[DATA SUPPLIED]

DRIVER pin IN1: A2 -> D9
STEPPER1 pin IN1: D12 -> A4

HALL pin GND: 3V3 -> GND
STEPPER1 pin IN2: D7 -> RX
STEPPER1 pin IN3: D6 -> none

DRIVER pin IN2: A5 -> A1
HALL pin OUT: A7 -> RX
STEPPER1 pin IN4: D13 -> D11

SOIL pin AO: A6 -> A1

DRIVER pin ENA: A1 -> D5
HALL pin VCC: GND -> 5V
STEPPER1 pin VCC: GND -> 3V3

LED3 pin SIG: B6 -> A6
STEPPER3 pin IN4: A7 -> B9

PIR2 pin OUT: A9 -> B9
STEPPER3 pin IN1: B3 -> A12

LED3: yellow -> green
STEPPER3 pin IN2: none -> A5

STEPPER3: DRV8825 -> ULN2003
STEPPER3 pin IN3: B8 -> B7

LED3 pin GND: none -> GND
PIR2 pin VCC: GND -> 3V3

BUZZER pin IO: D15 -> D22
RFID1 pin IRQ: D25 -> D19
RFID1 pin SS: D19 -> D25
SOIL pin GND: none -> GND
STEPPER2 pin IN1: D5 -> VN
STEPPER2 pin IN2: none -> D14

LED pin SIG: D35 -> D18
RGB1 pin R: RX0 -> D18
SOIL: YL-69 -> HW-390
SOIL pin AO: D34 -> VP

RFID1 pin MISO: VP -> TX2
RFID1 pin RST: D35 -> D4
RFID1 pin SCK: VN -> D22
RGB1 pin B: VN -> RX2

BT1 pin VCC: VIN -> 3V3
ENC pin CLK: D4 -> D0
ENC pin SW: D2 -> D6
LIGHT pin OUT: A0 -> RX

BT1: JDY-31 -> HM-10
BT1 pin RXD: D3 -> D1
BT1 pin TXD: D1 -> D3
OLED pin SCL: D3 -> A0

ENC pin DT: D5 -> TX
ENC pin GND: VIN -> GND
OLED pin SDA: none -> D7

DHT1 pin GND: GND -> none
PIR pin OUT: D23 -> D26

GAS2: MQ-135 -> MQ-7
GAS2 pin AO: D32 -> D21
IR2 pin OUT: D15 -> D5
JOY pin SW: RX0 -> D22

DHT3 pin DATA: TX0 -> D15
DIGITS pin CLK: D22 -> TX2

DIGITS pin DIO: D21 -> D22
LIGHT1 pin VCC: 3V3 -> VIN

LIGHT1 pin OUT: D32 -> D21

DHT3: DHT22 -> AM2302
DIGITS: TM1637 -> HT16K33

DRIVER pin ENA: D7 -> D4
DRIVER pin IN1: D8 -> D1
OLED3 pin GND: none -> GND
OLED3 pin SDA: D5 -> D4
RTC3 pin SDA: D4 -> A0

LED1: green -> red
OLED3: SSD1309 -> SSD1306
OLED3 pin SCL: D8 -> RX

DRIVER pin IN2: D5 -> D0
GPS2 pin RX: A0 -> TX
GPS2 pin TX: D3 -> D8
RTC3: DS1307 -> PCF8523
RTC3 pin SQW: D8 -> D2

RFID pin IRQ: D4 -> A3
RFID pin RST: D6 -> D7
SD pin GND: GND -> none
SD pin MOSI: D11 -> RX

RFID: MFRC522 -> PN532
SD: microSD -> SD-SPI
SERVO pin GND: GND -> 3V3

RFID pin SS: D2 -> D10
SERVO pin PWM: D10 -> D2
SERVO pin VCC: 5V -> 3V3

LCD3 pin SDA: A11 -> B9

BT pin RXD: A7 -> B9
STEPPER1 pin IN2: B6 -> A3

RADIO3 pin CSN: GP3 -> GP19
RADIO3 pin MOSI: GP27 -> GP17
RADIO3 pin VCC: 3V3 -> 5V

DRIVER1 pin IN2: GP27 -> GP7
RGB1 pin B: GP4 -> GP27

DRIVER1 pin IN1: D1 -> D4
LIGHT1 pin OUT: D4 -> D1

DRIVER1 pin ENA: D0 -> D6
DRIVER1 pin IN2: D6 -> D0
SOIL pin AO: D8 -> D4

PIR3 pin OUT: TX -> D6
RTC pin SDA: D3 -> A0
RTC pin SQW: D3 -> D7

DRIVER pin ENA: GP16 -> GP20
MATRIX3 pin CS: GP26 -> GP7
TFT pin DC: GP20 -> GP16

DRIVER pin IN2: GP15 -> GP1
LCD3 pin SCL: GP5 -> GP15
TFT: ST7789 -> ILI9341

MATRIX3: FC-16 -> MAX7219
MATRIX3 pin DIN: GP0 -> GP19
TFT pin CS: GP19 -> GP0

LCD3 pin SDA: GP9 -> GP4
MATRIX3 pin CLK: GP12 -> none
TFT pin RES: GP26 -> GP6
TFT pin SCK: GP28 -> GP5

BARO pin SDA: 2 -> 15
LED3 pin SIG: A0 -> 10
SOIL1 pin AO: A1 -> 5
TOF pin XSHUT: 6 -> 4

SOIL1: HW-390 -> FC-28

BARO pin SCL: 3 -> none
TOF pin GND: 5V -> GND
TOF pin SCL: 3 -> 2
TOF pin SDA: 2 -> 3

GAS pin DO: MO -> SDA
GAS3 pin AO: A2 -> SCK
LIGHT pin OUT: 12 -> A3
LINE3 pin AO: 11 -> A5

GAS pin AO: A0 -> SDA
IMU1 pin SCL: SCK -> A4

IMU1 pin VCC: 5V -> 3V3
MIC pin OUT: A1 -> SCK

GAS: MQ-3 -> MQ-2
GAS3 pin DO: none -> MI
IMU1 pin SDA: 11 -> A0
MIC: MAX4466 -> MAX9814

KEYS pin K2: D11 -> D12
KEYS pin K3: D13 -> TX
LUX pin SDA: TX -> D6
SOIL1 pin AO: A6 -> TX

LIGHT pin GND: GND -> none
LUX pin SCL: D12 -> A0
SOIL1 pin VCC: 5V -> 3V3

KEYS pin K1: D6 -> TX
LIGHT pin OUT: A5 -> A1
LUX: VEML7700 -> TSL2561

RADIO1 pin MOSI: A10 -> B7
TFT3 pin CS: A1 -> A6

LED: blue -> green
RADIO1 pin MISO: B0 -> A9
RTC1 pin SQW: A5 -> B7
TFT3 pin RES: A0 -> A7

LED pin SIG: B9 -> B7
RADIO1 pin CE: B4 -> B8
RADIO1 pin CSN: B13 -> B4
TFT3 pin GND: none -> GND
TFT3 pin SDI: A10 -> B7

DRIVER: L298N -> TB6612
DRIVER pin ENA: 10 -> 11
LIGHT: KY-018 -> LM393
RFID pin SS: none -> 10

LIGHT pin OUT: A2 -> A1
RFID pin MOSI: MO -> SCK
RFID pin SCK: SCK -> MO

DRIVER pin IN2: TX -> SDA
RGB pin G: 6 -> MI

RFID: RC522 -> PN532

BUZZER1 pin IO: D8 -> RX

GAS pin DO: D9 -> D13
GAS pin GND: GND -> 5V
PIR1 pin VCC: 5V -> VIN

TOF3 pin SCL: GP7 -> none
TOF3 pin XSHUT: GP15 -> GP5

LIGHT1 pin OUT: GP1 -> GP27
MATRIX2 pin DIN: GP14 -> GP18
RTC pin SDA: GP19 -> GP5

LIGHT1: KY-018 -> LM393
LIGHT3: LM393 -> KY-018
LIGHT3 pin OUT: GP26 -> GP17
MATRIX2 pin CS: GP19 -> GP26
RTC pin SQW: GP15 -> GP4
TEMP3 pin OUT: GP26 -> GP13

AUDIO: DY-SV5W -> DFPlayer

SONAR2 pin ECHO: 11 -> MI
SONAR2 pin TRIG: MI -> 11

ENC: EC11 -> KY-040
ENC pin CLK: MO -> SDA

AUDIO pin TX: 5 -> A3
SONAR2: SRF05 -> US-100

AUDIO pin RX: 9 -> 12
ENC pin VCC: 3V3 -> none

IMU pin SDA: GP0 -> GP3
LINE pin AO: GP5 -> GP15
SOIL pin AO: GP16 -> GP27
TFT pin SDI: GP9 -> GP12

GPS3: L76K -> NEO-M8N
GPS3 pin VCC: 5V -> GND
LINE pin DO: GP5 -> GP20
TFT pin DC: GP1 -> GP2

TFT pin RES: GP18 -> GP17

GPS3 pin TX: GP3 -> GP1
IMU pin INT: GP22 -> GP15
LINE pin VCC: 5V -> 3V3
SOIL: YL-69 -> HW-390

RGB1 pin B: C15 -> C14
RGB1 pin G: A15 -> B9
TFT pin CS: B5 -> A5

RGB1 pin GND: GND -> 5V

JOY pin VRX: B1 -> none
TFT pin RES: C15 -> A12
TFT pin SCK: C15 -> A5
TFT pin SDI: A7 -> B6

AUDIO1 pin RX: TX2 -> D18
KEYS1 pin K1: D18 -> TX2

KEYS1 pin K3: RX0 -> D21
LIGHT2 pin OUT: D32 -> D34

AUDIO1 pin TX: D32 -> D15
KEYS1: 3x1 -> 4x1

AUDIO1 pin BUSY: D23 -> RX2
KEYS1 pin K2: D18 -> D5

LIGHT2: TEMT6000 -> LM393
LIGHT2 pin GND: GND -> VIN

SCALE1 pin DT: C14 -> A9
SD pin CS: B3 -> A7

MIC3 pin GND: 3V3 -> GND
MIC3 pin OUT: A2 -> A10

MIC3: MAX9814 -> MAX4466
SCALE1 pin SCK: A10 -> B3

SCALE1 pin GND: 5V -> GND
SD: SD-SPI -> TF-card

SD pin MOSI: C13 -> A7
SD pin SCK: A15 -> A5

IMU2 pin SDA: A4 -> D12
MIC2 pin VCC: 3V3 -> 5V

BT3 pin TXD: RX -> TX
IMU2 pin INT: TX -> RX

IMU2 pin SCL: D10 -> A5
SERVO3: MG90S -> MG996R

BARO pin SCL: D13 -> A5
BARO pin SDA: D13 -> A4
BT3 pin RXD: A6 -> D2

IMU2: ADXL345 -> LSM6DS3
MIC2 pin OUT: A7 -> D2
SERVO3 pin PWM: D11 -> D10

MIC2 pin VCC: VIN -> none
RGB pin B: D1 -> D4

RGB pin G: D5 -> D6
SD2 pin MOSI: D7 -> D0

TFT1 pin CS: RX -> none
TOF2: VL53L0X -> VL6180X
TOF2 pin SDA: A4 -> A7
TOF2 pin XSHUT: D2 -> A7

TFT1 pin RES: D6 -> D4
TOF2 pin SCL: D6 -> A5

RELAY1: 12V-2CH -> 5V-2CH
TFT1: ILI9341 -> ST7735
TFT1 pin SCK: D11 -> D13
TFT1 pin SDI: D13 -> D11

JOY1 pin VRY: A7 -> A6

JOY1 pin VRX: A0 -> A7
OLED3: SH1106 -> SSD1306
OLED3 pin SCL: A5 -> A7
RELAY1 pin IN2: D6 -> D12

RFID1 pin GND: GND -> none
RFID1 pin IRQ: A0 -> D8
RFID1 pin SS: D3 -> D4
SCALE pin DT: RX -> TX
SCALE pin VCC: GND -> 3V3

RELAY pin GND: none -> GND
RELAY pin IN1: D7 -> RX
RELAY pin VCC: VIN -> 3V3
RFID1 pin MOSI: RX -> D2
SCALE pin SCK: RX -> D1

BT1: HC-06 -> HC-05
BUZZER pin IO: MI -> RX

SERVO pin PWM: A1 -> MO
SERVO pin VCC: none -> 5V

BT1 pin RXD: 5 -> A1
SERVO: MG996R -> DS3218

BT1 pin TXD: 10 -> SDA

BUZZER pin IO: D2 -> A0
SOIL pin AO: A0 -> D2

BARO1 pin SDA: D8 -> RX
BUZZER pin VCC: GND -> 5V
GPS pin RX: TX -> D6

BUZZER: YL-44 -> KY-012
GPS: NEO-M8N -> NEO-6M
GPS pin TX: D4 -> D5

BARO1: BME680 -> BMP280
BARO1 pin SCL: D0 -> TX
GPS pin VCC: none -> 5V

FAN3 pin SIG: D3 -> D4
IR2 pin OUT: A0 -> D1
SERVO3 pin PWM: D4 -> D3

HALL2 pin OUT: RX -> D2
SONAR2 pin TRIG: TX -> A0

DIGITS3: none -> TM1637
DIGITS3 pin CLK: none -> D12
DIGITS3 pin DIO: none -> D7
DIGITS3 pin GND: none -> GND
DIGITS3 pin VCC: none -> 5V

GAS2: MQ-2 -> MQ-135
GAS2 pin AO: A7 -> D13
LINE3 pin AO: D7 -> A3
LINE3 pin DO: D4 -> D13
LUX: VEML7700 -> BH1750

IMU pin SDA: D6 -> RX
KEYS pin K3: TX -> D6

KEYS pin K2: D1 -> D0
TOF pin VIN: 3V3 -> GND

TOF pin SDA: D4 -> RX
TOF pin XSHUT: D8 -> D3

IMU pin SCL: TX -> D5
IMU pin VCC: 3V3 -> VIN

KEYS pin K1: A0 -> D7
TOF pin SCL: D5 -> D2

[/DATA SUPPLIED]

*WORK TO COMPLETE:* Could you return exactly the lines above from the line with "DRIVER pin IN2: D5 -> D0" to the line with "LINE3 pin AO: 11 -> A5", both included, and nothing else?

*THE ANSWER:*
DRIVER pin IN2: D5 -> D0
GPS2 pin RX: A0 -> TX
GPS2 pin TX: D3 -> D8
RTC3: DS1307 -> PCF8523
RTC3 pin SQW: D8 -> D2

RFID pin IRQ: D4 -> A3
RFID pin RST: D6 -> D7
SD pin GND: GND -> none
SD pin MOSI: D11 -> RX

RFID: MFRC522 -> PN532
SD: microSD -> SD-SPI
SERVO pin GND: GND -> 3V3

RFID pin SS: D2 -> D10
SERVO pin PWM: D10 -> D2
SERVO pin VCC: 5V -> 3V3

LCD3 pin SDA: A11 -> B9

BT pin RXD: A7 -> B9
STEPPER1 pin IN2: B6 -> A3

RADIO3 pin CSN: GP3 -> GP19
RADIO3 pin MOSI: GP27 -> GP17
RADIO3 pin VCC: 3V3 -> 5V

DRIVER1 pin IN2: GP27 -> GP7
RGB1 pin B: GP4 -> GP27

DRIVER1 pin IN1: D1 -> D4
LIGHT1 pin OUT: D4 -> D1

DRIVER1 pin ENA: D0 -> D6
DRIVER1 pin IN2: D6 -> D0
SOIL pin AO: D8 -> D4

PIR3 pin OUT: TX -> D6
RTC pin SDA: D3 -> A0
RTC pin SQW: D3 -> D7

DRIVER pin ENA: GP16 -> GP20
MATRIX3 pin CS: GP26 -> GP7
TFT pin DC: GP20 -> GP16

DRIVER pin IN2: GP15 -> GP1
LCD3 pin SCL: GP5 -> GP15
TFT: ST7789 -> ILI9341

MATRIX3: FC-16 -> MAX7219
MATRIX3 pin DIN: GP0 -> GP19
TFT pin CS: GP19 -> GP0

LCD3 pin SDA: GP9 -> GP4
MATRIX3 pin CLK: GP12 -> none
TFT pin RES: GP26 -> GP6
TFT pin SCK: GP28 -> GP5

BARO pin SDA: 2 -> 15
LED3 pin SIG: A0 -> 10
SOIL1 pin AO: A1 -> 5
TOF pin XSHUT: 6 -> 4

SOIL1: HW-390 -> FC-28

BARO pin SCL: 3 -> none
TOF pin GND: 5V -> GND
TOF pin SCL: 3 -> 2
TOF pin SDA: 2 -> 3

GAS pin DO: MO -> SDA
GAS3 pin AO: A2 -> SCK
LIGHT pin OUT: 12 -> A3
LINE3 pin AO: 11 -> A5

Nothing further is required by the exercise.